Collect every line of the records that contains the string "kern", matching case exactly.

--- begin TASK MATERIAL ---

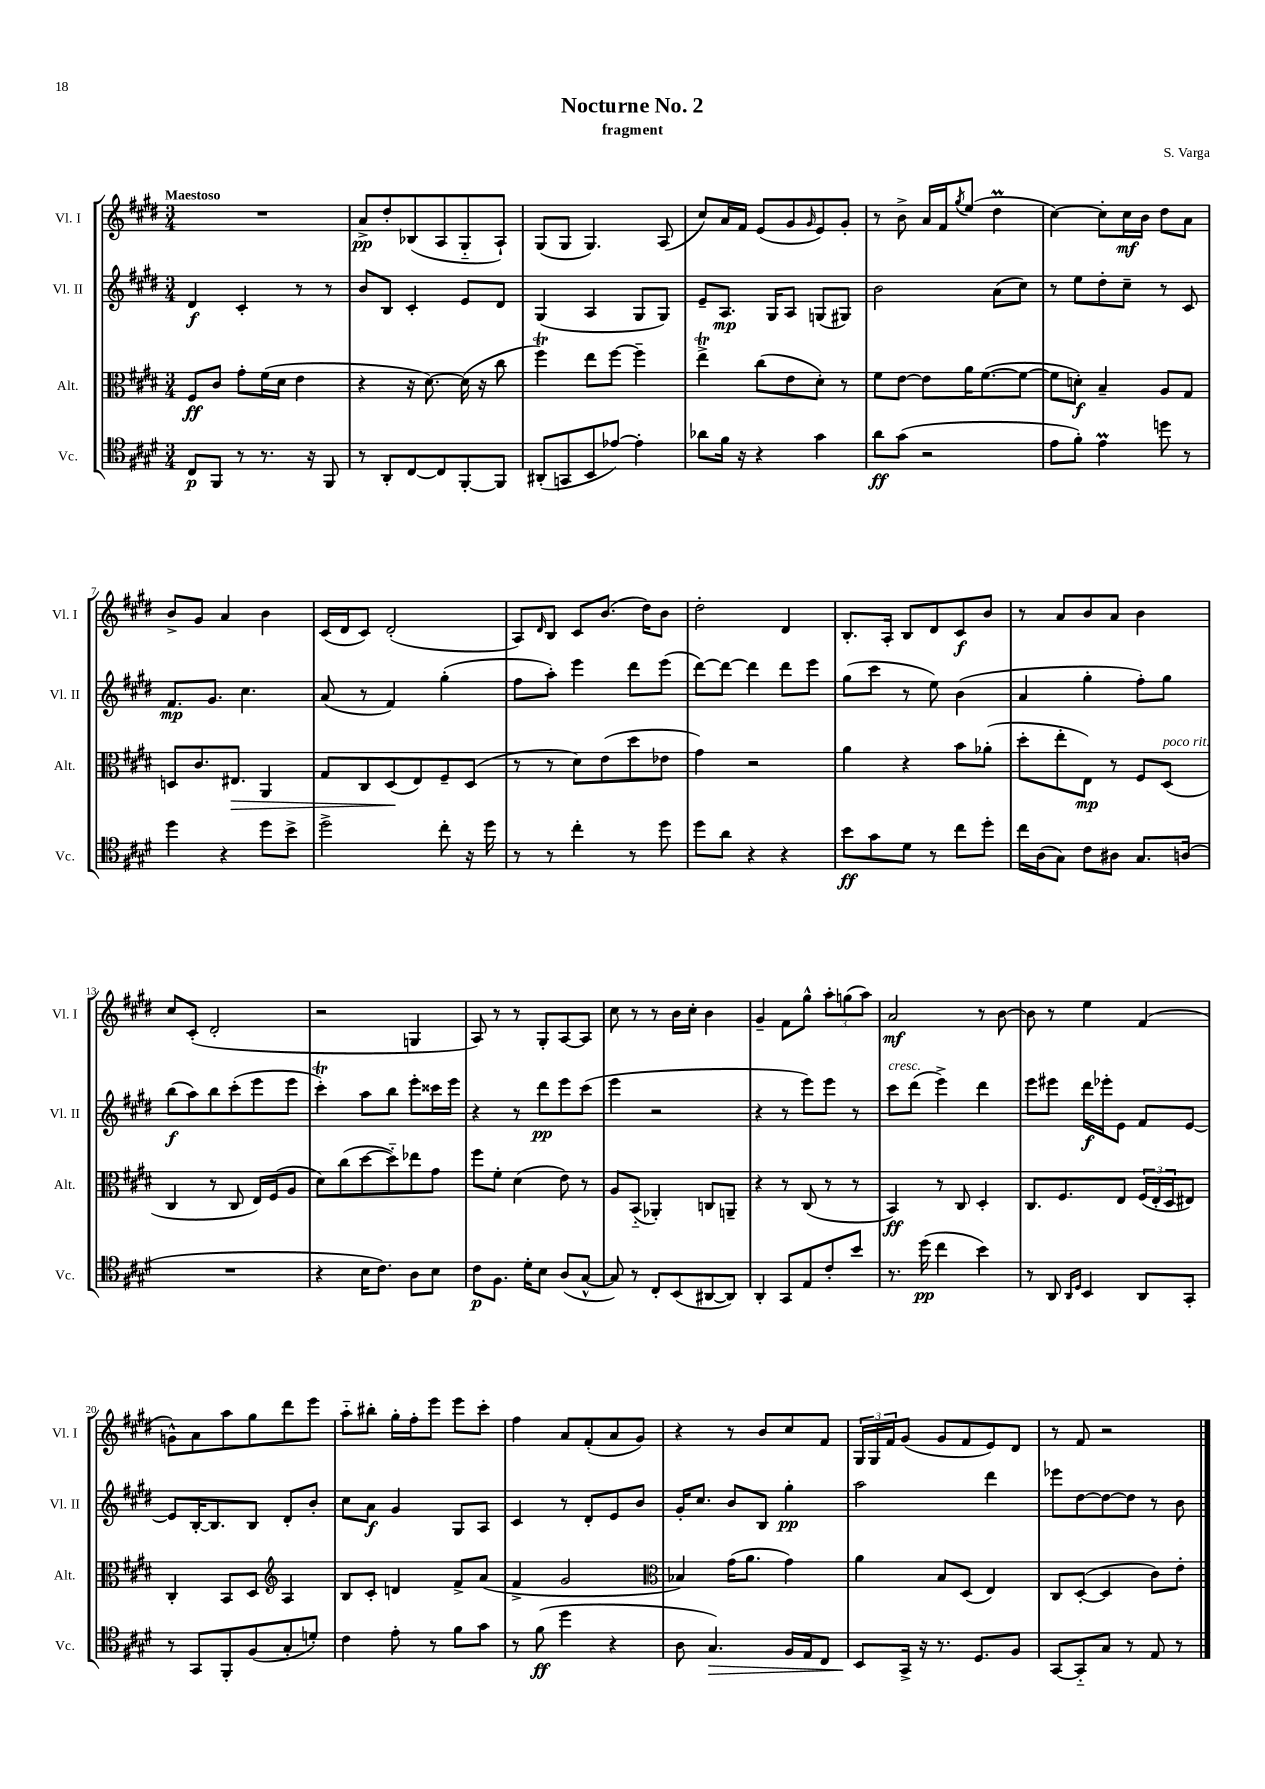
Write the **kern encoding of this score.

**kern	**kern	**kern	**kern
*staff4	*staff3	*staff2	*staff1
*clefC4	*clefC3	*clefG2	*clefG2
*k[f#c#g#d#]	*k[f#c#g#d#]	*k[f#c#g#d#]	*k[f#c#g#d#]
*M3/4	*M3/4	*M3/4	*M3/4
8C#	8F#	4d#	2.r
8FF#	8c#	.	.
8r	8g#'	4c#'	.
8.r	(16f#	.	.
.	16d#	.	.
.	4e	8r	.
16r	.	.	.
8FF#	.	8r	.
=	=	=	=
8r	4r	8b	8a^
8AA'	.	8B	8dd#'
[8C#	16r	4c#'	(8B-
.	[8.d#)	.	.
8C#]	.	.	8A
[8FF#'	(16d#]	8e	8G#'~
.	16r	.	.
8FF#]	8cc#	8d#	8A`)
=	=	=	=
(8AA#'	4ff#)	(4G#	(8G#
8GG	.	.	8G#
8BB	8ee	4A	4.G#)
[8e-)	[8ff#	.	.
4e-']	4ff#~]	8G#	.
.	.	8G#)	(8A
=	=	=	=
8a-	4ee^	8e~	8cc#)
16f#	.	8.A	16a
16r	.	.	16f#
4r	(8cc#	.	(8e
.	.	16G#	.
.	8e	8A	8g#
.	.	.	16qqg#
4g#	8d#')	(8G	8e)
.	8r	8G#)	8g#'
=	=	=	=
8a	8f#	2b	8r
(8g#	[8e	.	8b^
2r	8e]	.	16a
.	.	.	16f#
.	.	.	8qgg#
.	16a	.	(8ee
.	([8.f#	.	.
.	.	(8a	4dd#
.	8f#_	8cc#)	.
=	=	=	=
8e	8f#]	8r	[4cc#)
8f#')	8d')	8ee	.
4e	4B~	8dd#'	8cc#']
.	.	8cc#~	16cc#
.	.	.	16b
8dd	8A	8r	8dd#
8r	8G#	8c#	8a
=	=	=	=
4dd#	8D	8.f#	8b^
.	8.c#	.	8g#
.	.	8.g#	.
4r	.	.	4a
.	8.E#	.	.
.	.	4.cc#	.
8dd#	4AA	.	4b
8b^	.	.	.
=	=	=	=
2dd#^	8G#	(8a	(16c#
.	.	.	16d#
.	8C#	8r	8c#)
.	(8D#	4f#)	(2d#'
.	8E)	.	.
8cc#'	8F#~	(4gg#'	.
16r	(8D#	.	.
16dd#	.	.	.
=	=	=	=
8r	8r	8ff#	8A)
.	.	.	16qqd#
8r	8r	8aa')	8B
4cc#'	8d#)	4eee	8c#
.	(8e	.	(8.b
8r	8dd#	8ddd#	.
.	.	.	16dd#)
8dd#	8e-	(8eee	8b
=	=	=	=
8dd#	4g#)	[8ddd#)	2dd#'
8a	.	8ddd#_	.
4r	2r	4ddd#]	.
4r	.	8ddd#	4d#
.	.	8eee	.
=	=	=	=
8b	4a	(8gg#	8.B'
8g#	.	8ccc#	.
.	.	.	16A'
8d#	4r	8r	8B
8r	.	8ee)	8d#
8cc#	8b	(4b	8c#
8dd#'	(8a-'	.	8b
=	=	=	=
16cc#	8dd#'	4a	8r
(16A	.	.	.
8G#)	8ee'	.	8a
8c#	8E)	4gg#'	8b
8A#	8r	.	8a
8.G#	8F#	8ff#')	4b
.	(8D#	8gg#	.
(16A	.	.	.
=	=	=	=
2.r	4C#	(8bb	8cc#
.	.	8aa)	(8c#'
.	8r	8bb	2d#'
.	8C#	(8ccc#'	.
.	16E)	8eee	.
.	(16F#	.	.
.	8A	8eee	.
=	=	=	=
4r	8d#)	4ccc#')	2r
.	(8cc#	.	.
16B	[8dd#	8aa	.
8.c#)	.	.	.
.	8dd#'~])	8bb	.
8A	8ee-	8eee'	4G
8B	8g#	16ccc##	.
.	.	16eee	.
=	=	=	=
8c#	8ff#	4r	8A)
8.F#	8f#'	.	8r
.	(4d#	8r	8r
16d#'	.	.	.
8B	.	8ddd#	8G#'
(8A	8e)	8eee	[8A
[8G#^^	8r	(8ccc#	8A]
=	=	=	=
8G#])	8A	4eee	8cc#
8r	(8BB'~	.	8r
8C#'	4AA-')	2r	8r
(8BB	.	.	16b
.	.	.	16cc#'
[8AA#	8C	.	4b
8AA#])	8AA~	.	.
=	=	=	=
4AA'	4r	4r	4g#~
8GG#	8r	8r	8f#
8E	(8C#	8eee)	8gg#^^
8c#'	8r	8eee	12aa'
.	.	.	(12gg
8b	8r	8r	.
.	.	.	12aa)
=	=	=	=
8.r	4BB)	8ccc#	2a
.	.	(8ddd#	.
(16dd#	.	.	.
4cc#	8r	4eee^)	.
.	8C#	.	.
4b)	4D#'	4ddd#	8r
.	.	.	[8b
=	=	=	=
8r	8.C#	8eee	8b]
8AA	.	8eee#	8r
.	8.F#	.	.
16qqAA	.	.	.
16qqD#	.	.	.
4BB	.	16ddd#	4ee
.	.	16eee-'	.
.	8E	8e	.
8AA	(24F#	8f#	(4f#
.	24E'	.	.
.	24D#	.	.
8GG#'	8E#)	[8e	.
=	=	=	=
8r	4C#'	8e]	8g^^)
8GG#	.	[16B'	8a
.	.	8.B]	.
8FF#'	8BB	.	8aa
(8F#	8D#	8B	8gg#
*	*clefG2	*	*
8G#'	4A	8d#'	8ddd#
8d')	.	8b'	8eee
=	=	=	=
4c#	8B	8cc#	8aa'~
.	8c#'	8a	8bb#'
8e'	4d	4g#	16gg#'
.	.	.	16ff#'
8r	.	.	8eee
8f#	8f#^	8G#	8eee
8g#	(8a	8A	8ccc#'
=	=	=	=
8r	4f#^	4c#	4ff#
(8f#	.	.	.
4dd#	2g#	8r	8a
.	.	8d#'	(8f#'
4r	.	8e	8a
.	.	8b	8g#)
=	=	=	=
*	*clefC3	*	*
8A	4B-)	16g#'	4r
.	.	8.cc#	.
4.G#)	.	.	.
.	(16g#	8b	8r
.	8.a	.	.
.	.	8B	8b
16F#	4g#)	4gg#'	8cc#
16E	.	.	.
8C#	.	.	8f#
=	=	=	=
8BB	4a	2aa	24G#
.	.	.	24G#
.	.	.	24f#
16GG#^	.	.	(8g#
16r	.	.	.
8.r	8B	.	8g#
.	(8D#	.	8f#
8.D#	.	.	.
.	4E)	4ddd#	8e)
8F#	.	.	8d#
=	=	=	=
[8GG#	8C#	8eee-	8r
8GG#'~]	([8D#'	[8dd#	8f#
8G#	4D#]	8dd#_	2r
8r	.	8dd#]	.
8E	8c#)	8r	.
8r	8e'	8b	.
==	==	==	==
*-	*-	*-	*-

--- end TASK MATERIAL ---

→ ANSWER FOR THE TASK
Write the **kern encoding of this score.
**kern	**kern	**kern	**kern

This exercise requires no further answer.